● **EXERCISE REQUIREMENTS**:
Collect every line of the items below that contains the string "treble", copying each one in full. Case counts.

Collected data
◆ ◆ ◆
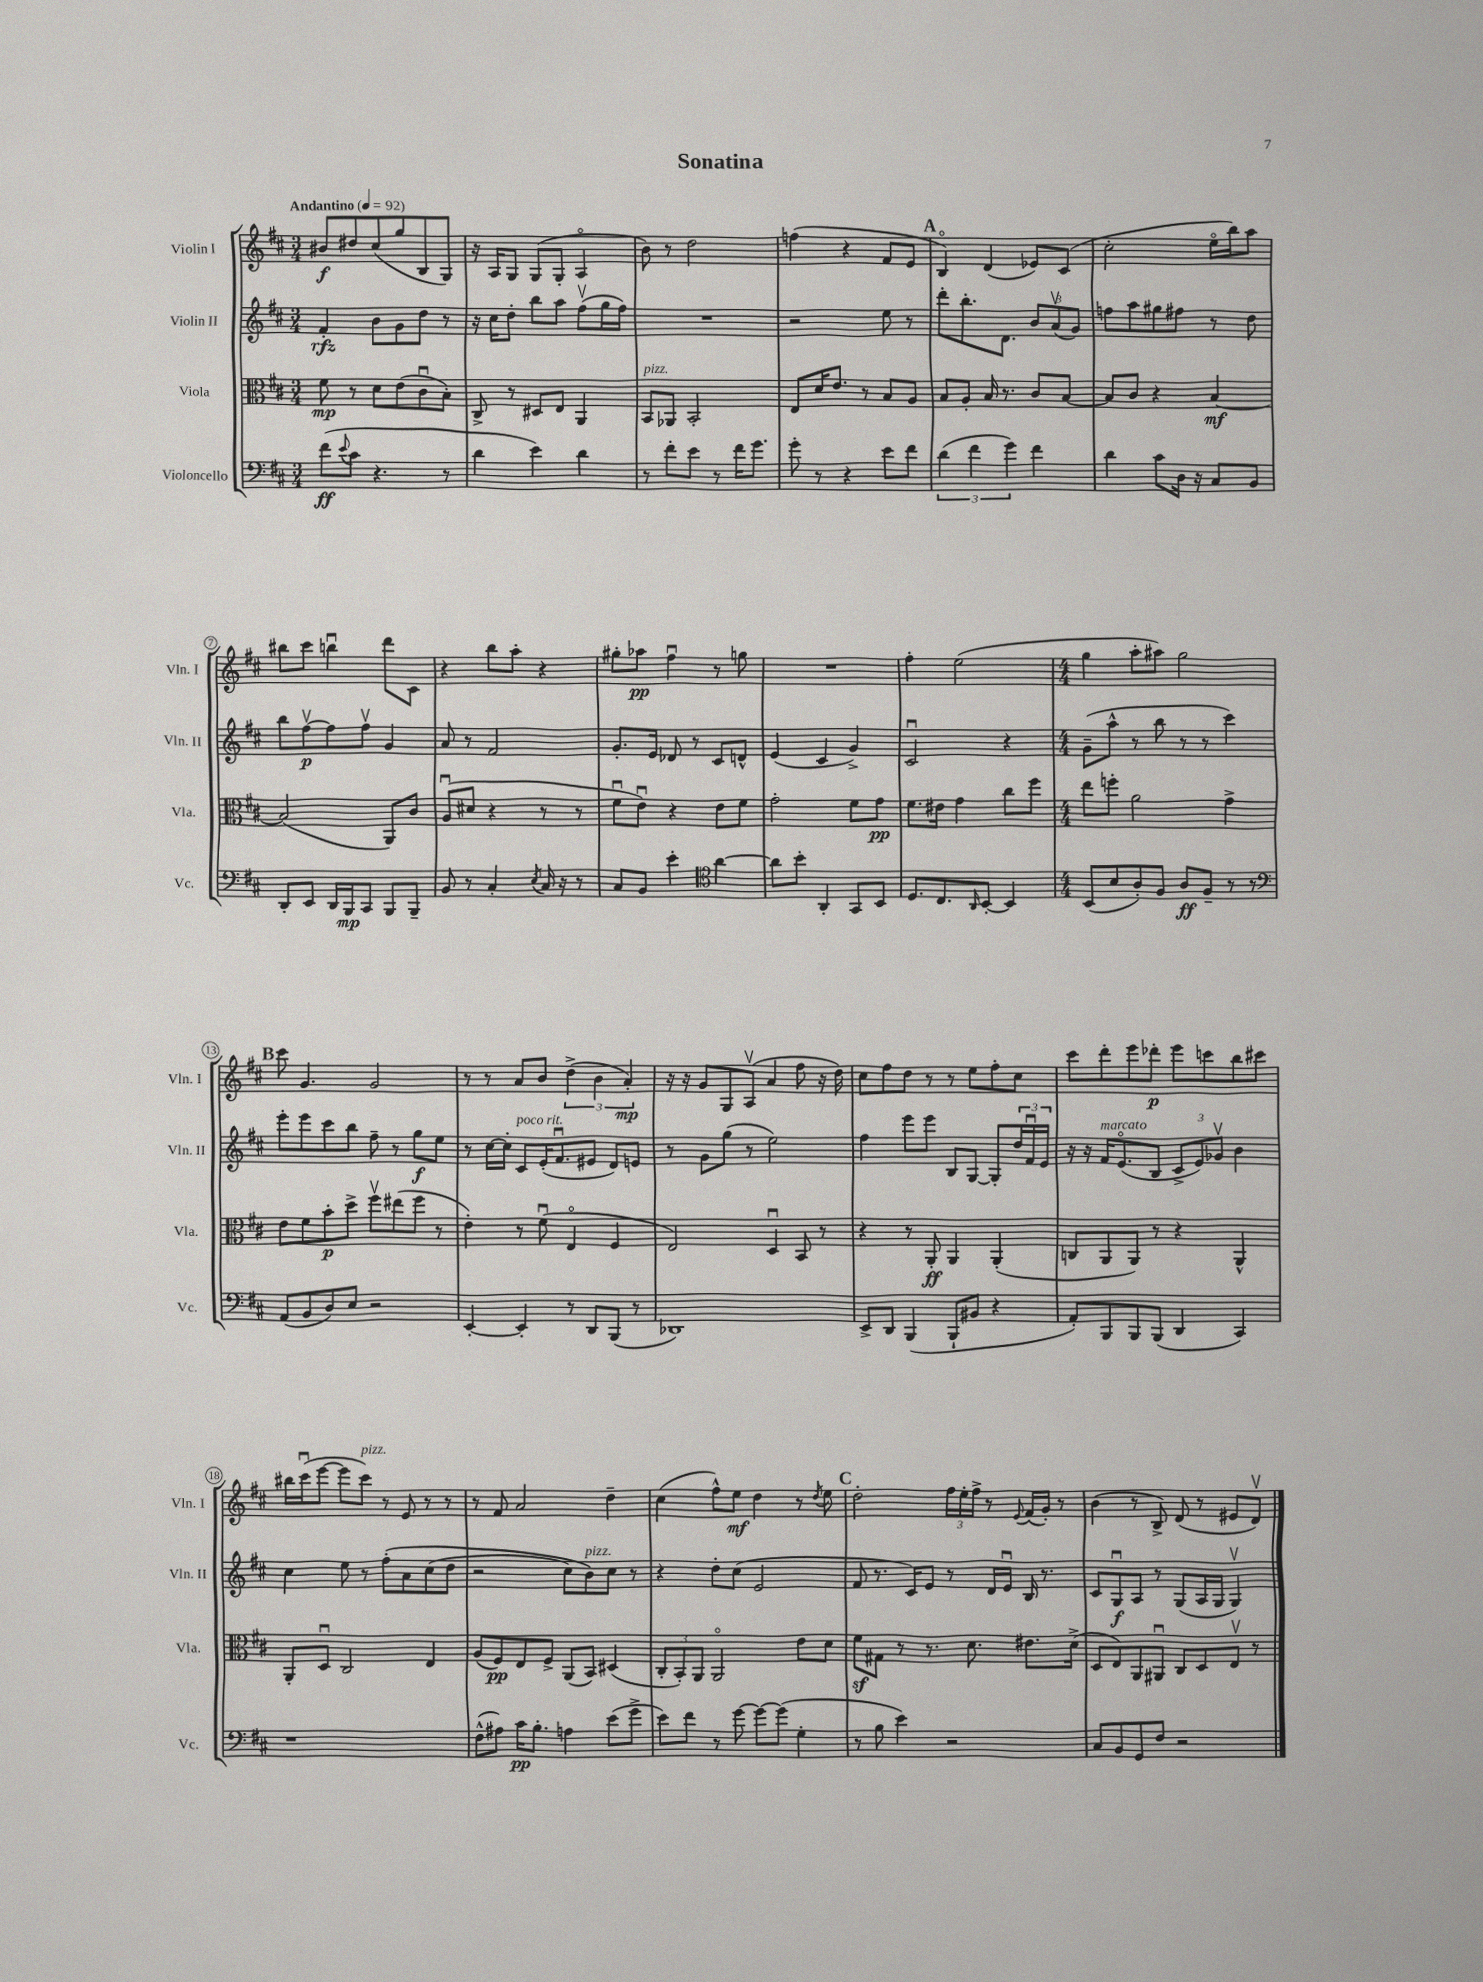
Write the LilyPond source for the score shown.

\header { title = "Sonatina" }
<<
\new StaffGroup <<
\new Staff = "s0" \with { instrumentName = "Violin I" shortInstrumentName = "Vln. I" } {
    \clef treble \key d \major \numericTimeSignature \time 3/4 \tempo "Andantino" 4 = 92
    bis'8\f dis''8 cis''8( g''8 b8 g8) |
    r16 a16 g8 g8( g8-. a4\flageolet |
    b'8) r8 d''2 |
    f''4( r4 fis'8 e'8 |
    \mark \markup { \bold "A" } b4\flageolet) d'4( ees'8) cis'8( |
    cis''2-. e''16\flageolet b''16) a''8 |
    bis''8 cis'''8 b''4\downbow d'''8 cis'8 |
    r4 b''8 a''8-. r4 |
    gis''8-. aes''8\pp fis''4\downbow r8 g''8 |
    R2. |
    fis''4-. e''2( |
    \numericTimeSignature \time 4/4 g''4 a''8-. ais''8) g''2 |
    \mark \markup { \bold "B" } cis'''8 g'4. g'2 |
    r8 r8 a'8 b'8 \tuplet 3/2 { d''4->( b'4 a'4-.\mp) } |
    r16 r16 g'8 g8 a8\upbow( a'4 fis''8 r16 d''16) |
    cis''8 fis''8 d''8 r8 r8 e''8 fis''8-. cis''8 |
    cis'''8 d'''8-. e'''8 des'''8-.\p e'''8 c'''8 b''8 cis'''8 |
    bis''16 cis'''16\downbow( e'''8~ e'''8 cis'''8^\markup { \italic "pizz." }) r8 e'8 r8 r8 |
    r8 fis'8 a'2 d''4-- |
    cis''4( fis''8-^) e''8\mf d''4 r8 \acciaccatura { d''8 } e''8 |
    \mark \markup { \bold "C" } d''2-. \tuplet 3/2 { fis''16 e''16-. fis''16-> } r8 \appoggiatura { e'8 } fis'16( g'16-.) r8 |
    b'4( r8 b8->) d'8( r8 eis'8 d'8\upbow) \bar "|." |
}
\new Staff = "s1" \with { instrumentName = "Violin II" shortInstrumentName = "Vln. II" } {
    \clef treble \key d \major \numericTimeSignature \time 3/4
    fis'4-.\rfz b'8 g'8 d''8 r8 |
    r16 cis''16 d''8-. b''8 a''8 fis''8\upbow( g''16 fis''16) |
    R2. |
    r2 e''8 r8 |
    \mark \markup { \bold "A" } d'''8-. b''8.-. d'8. \tuplet 3/2 { b'8 a'8\upbow( g'8) } |
    f''8 a''8 gis''8 fis''8 r8 d''8 |
    b''8 fis''8~\upbow\p fis''8 fis''8\upbow g'4 |
    a'8 r8 fis'2 |
    g'8.-. e'16 des'8 r8 cis'8 d'8-^ |
    e'4( cis'4 g'4->) |
    cis'2\downbow r4 |
    \numericTimeSignature \time 4/4 g'8--( a''8-^ r8 b''8 r8 r8 cis'''4) |
    \mark \markup { \bold "B" } e'''8-. e'''8 cis'''8 b''8 fis''8-- r8 g''8\f e''8 |
    r8 cis''16~ cis''16-. cis'8^\markup { \italic "poco rit." } e'16-.( fis'8.\downbow eis'8 d'8) e'8 |
    r8 g'8 g''8( r8 e''2) |
    fis''4 e'''8 e'''8 b8 g8~ g8-. \tuplet 3/2 { d''16 fis'16\downbow e'16 } |
    r16 r16 fis'16^\markup { \italic "marcato" } e'8.\flageolet( b8 \tuplet 3/2 { cis'8-> e'8) ges'8\upbow } b'4 |
    cis''4 e''8 r8 fis''8-.\( a'8 cis''8( d''8 |
    r2 cis''8) b'8^\markup { \italic "pizz." }\) cis''8 r8 |
    r4 d''8-. cis''8( e'2 |
    \mark \markup { \bold "C" } fis'8 r8. cis'16) e'8 r8 d'16 e'16\downbow b16 r8. |
    cis'8 g8\downbow\f a8 r8 g8( a16 g16 g4\upbow) \bar "|." |
}
\new Staff = "s2" \with { instrumentName = "Viola" shortInstrumentName = "Vla." } {
    \clef alto \key d \major \numericTimeSignature \time 3/4
    fis'8\mp r8 d'8 e'8( cis'8\downbow b8-.) |
    cis8-> r8 dis8 e8 a,4 |
    b,8^\markup { \italic "pizz." } aes,8 b,2-. |
    e8 d'16 e'8. r8 b8 a8 |
    \mark \markup { \bold "A" } b8 a8-. b16 r8. cis'8 b8~ |
    b8 cis'8 r4 b4~\mf |
    b2( a,8) cis'8 |
    a8\downbow( dis'8 r4 r8 r8 |
    fis'8\downbow e'8\downbow) r4 e'8 fis'8 |
    g'2-. fis'8 g'8\pp |
    fis'8. eis'16 g'4 cis''8 fis''8 |
    \numericTimeSignature \time 4/4 e''8 f''8-. a'2 g'4-> |
    \mark \markup { \bold "B" } e'8 fis'8 b'8-.\p d''8-> fis''8\upbow eis''8( fis''8 r8 |
    e'4-.) r8 fis'8\downbow( e4\flageolet fis4 |
    e2) d4\downbow b,8 r8 |
    r4 r8 a,8-.\ff a,4 a,4-.( |
    c8 a,8 a,8) r8 r4 a,4-^ |
    a,8-. d8\downbow cis2 e4 |
    a8( fis8\pp) e8 fis8-> a,8( b,8) dis4( |
    \tuplet 3/2 { cis8-. b,8-.) a,8 } a,2\flageolet e'8 d'8 |
    \mark \markup { \bold "C" } fis'8\sf gis8 r8 r8. d'8. eis'8. d'16->( |
    d8 e8) a,8 ais,8\downbow cis8 d8 e8\upbow r8 \bar "|." |
}
\new Staff = "s3" \with { instrumentName = "Violoncello" shortInstrumentName = "Vc." } {
    \clef bass \key d \major \numericTimeSignature \time 3/4
    fis'8\ff( \appoggiatura { e'8 } cis'8 r4. r8 |
    d'4 e'4) d'4 |
    r8 fis'8-. e'8 r8 fis'16 g'8. |
    g'8-. r8 r4 e'8 fis'8 |
    \mark \markup { \bold "A" } \tuplet 3/2 { d'4( fis'4 g'4) } fis'4 |
    d'4 cis'8 d16 r16 cis8 b,8 |
    d,8-. e,8 d,16 b,,16\mp cis,8 b,,8 b,,8-- |
    b,8 r8 cis4-. \acciaccatura { e8 } cis16 r16 r8 |
    cis8 b,8 e'4-. \clef tenor a'4~ |
    a'8 b'8-. a,4-. g,8 b,8 |
    d8. cis8. \grace { a,16 } b,8~-. b,4 |
    \numericTimeSignature \time 4/4 b,8( b8 a8-.) fis8 a8\ff fis8-- r8 r8 |
    \mark \markup { \bold "B" } \clef bass a,8( b,8 d8) e8 r2 |
    e,4~-. e,4-. r8 d,8 b,,8( r8 |
    des,1) |
    e,8-> d,8 b,,4( b,,8-! bis,8 r4 |
    a,8-.) b,,8 b,,8 b,,8( d,4 cis,4) |
    r1 |
    fis8-^( ais8) cis'16\pp b8.-. a4 e'8( g'8-> |
    e'8) fis'8 r8 g'8~ g'8~ g'8( g4-. |
    \mark \markup { \bold "C" } r8 b8 e'4) r2 |
    cis8 b,8 g,8 fis8 r2 \bar "|." |
}
>>
>>
\layout { \context { \Score \override BarNumber.stencil = #(make-stencil-circler 0.1 0.3 ly:text-interface::print) } }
◆ ◆ ◆
● **RESULT**:
    \clef treble \key d \major \numericTimeSignature \time 3/4 \tempo "Andantino" 4 = 92
    \clef treble \key d \major \numericTimeSignature \time 3/4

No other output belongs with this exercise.